*EXERCISE OBJECTIVE:*
Where an entry holds an image, skip the image but reproduce the rest word for word.

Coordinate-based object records
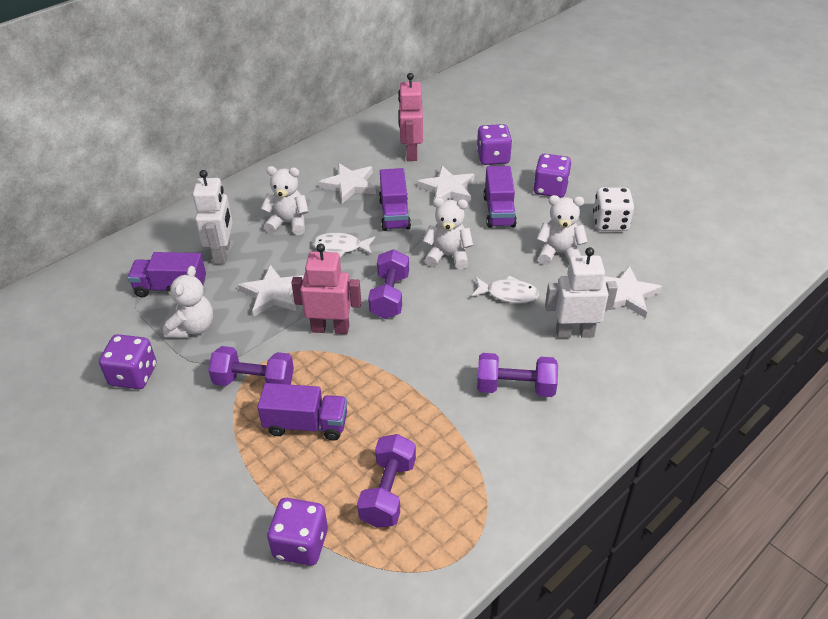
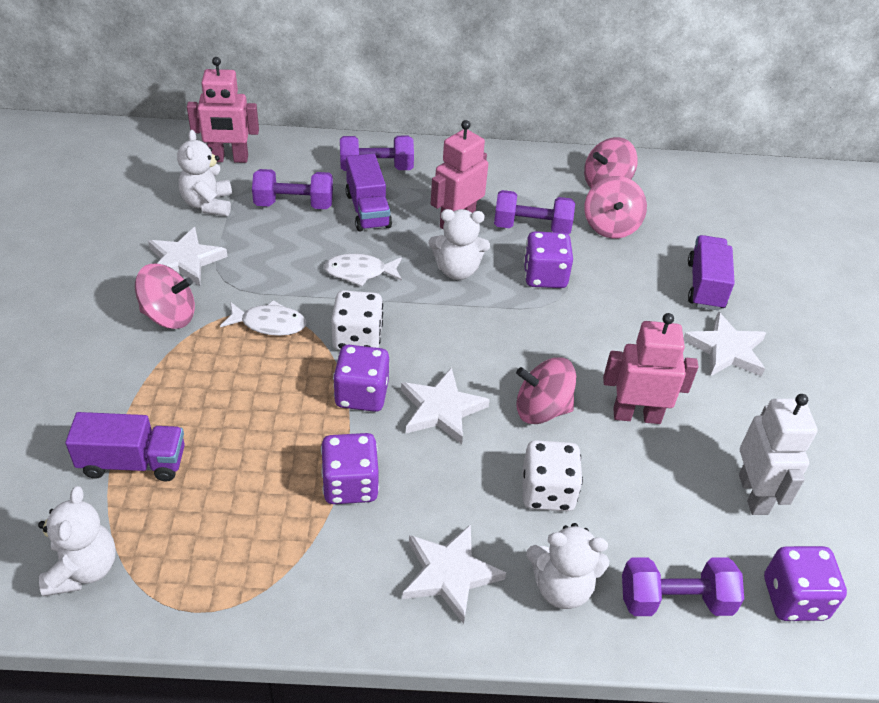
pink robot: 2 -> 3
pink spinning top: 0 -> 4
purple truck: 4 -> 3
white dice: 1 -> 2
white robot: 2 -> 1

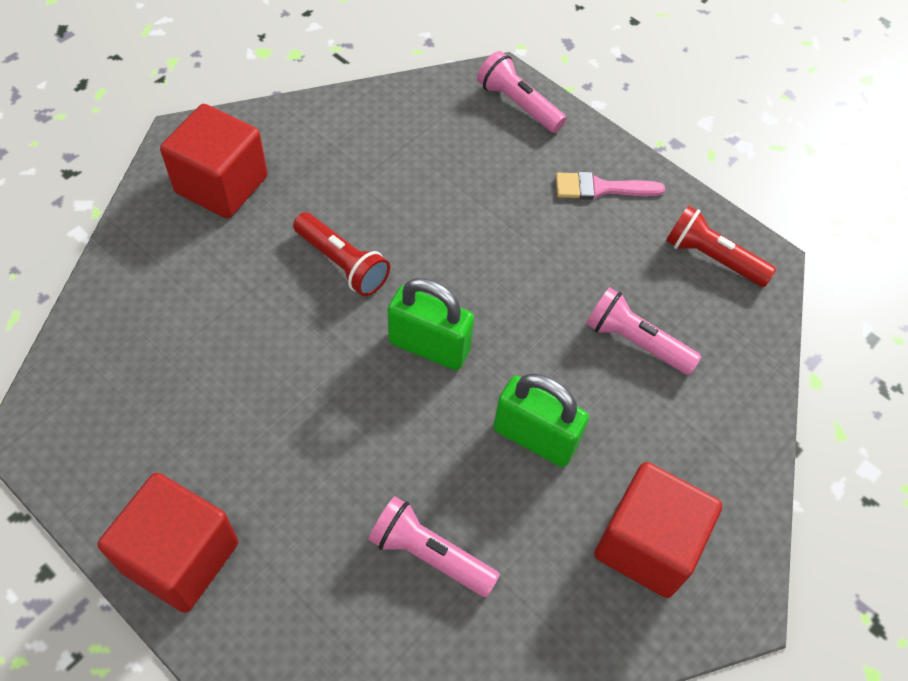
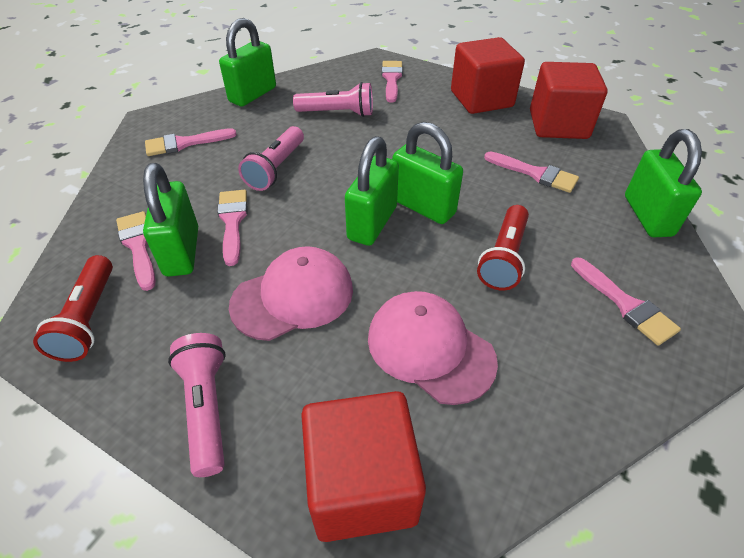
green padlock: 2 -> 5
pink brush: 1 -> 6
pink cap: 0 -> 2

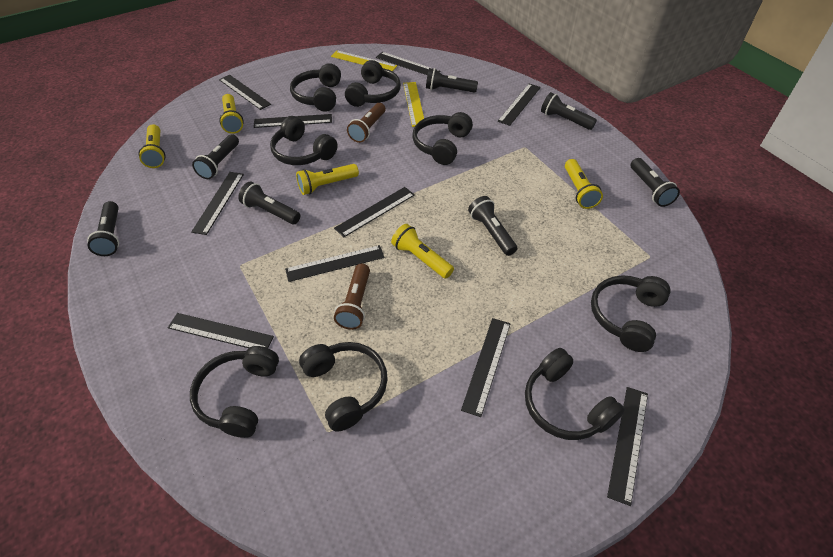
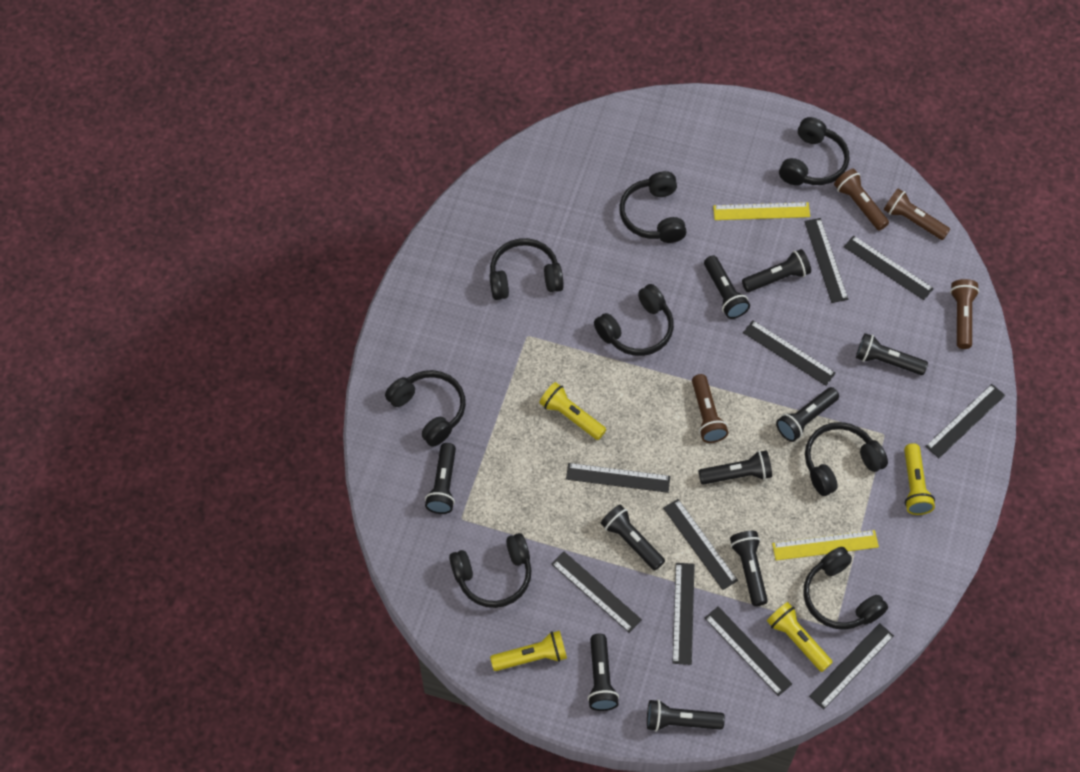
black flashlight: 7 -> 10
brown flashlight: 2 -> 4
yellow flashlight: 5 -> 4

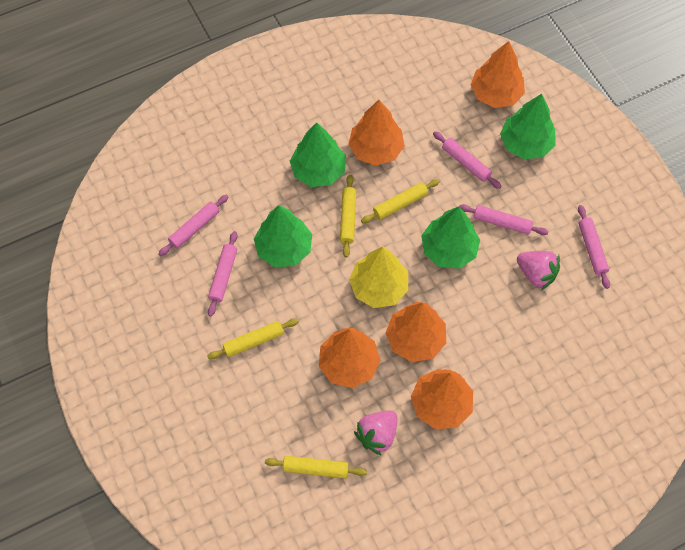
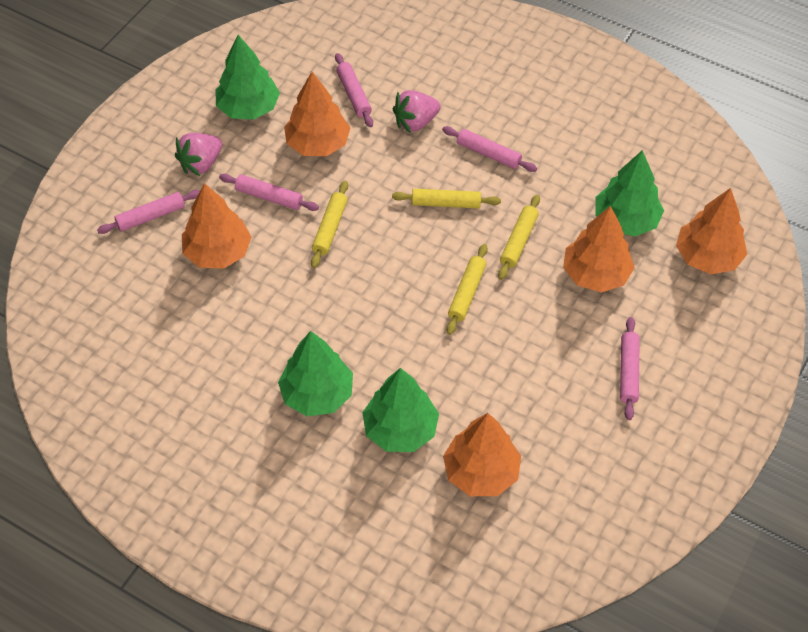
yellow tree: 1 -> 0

*ANSWER SECTION:*
pink robot: 2 -> 3
pink spinning top: 0 -> 4
purple truck: 4 -> 3
white dice: 1 -> 2
white robot: 2 -> 1

green padlock: 2 -> 5
pink brush: 1 -> 6
pink cap: 0 -> 2

black flashlight: 7 -> 10
brown flashlight: 2 -> 4
yellow flashlight: 5 -> 4

yellow tree: 1 -> 0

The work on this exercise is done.